Entries taken from a collection:
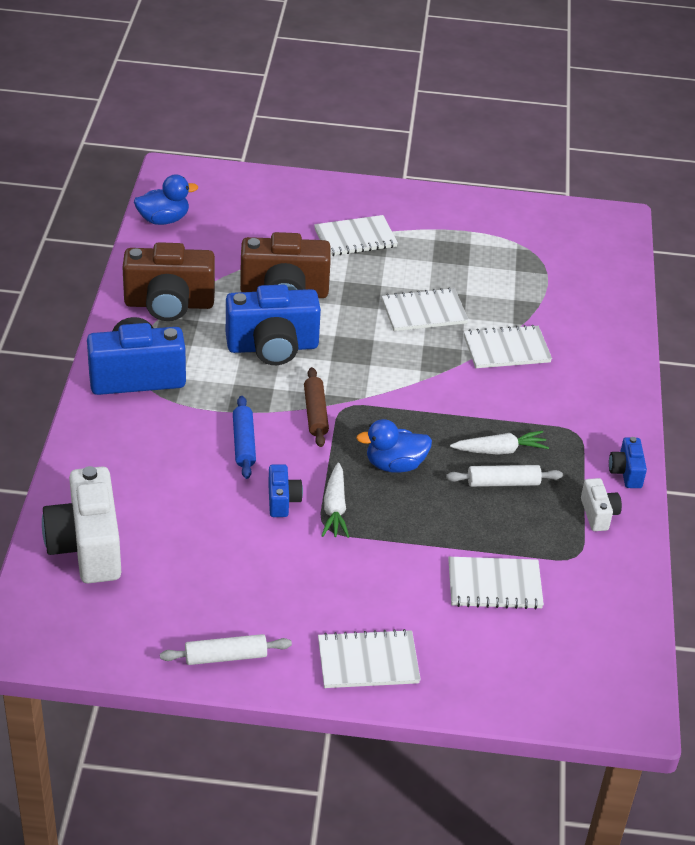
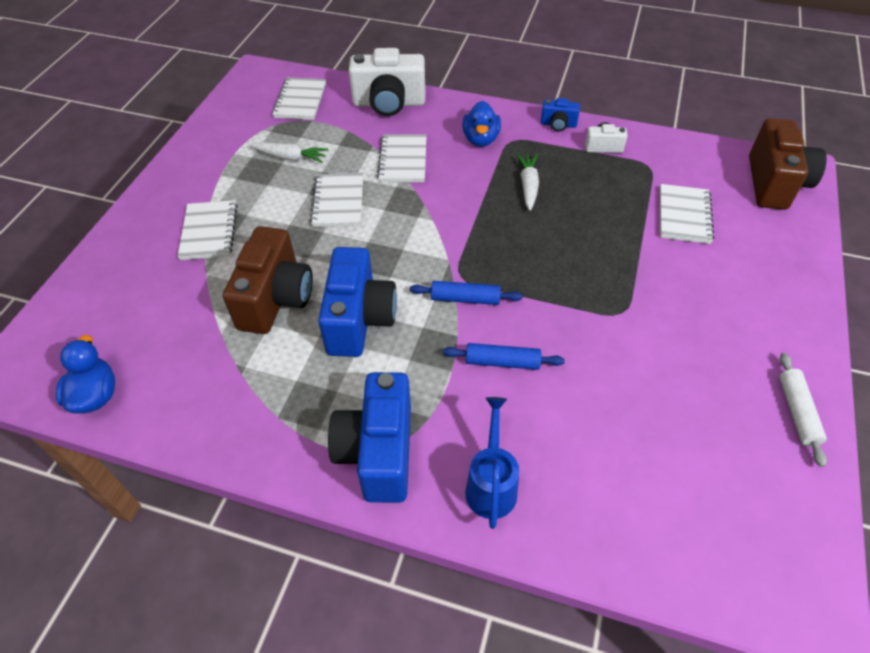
camera: 75 degrees left, 10 degrees up
(87, 546) = (658, 529): white camera -> white camera (389, 103)
(115, 444) = (491, 485): none -> blue watering can
(169, 304) = (258, 406): brown camera -> brown camera (774, 183)
(282, 500) = (586, 341): blue camera -> none
(315, 413) = (465, 299): brown rolling pin -> blue rolling pin
(335, 508) = (597, 302): white carrot -> white carrot (291, 157)
(368, 661) = (782, 307): white notebook -> white notebook (300, 100)
(395, 465) = (541, 253): blue duck -> blue duck (481, 139)
(503, 482) = (567, 190): white rolling pin -> none

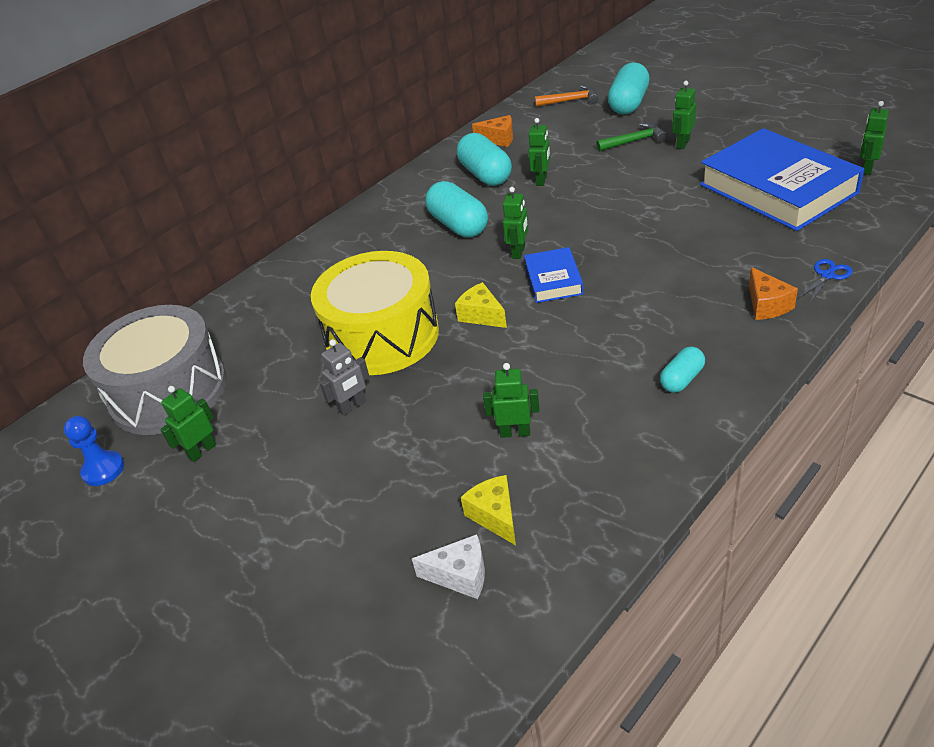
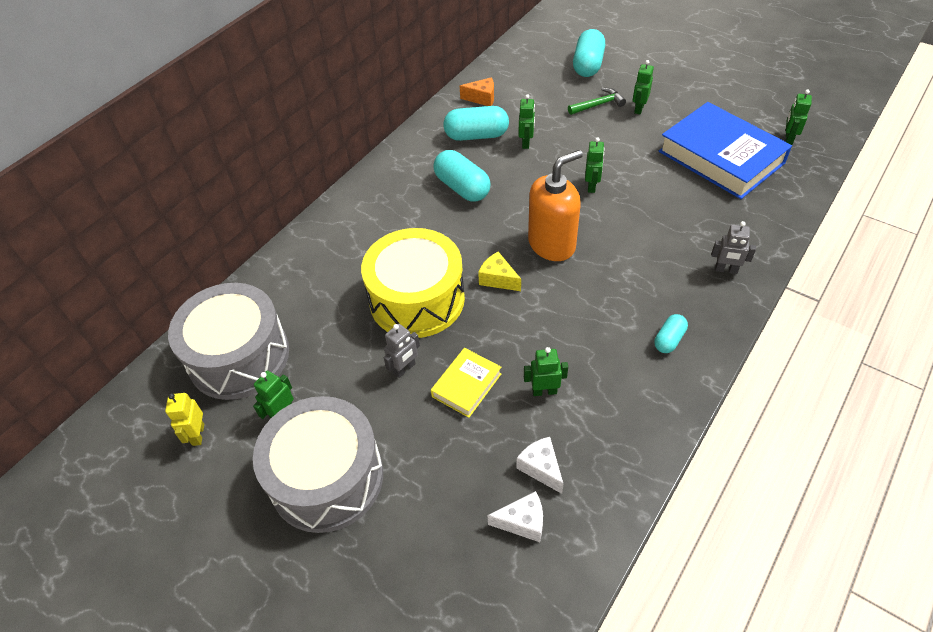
camera: 10 degrees left, 10 degrees up
(103, 470) = (198, 434): blue pawn -> yellow robot
(236, 518) = (327, 477): none -> grey drum
(422, 425) = (466, 385): none -> yellow book
(485, 174) = (476, 135): turquoise capsule -> turquoise capsule turned 60 degrees counterclockwise
(495, 516) = (541, 468): yellow cheese -> white cheese
(519, 252) = (518, 216): green robot -> green robot (591, 186)
(553, 280) = (552, 244): blue book -> orange soap dispenser
(571, 100) = (538, 59): orange hammer -> none
(767, 305) = (726, 270): orange cheese -> grey robot
(827, 275) = (769, 242): blue scissors -> none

▶ **Work task**
What's needed is an exact copy of every entry, minus the pictures.

▶ **Solution for this exercise**
camera: 75 degrees left, 10 degrees up
(87, 546) = (658, 529): white camera -> white camera (389, 103)
(115, 444) = (491, 485): none -> blue watering can
(169, 304) = (258, 406): brown camera -> brown camera (774, 183)
(282, 500) = (586, 341): blue camera -> none
(315, 413) = (465, 299): brown rolling pin -> blue rolling pin
(335, 508) = (597, 302): white carrot -> white carrot (291, 157)
(368, 661) = (782, 307): white notebook -> white notebook (300, 100)
(395, 465) = (541, 253): blue duck -> blue duck (481, 139)
(503, 482) = (567, 190): white rolling pin -> none

camera: 10 degrees left, 10 degrees up
(103, 470) = (198, 434): blue pawn -> yellow robot
(236, 518) = (327, 477): none -> grey drum
(422, 425) = (466, 385): none -> yellow book
(485, 174) = (476, 135): turquoise capsule -> turquoise capsule turned 60 degrees counterclockwise
(495, 516) = (541, 468): yellow cheese -> white cheese
(519, 252) = (518, 216): green robot -> green robot (591, 186)
(553, 280) = (552, 244): blue book -> orange soap dispenser
(571, 100) = (538, 59): orange hammer -> none
(767, 305) = (726, 270): orange cheese -> grey robot
(827, 275) = (769, 242): blue scissors -> none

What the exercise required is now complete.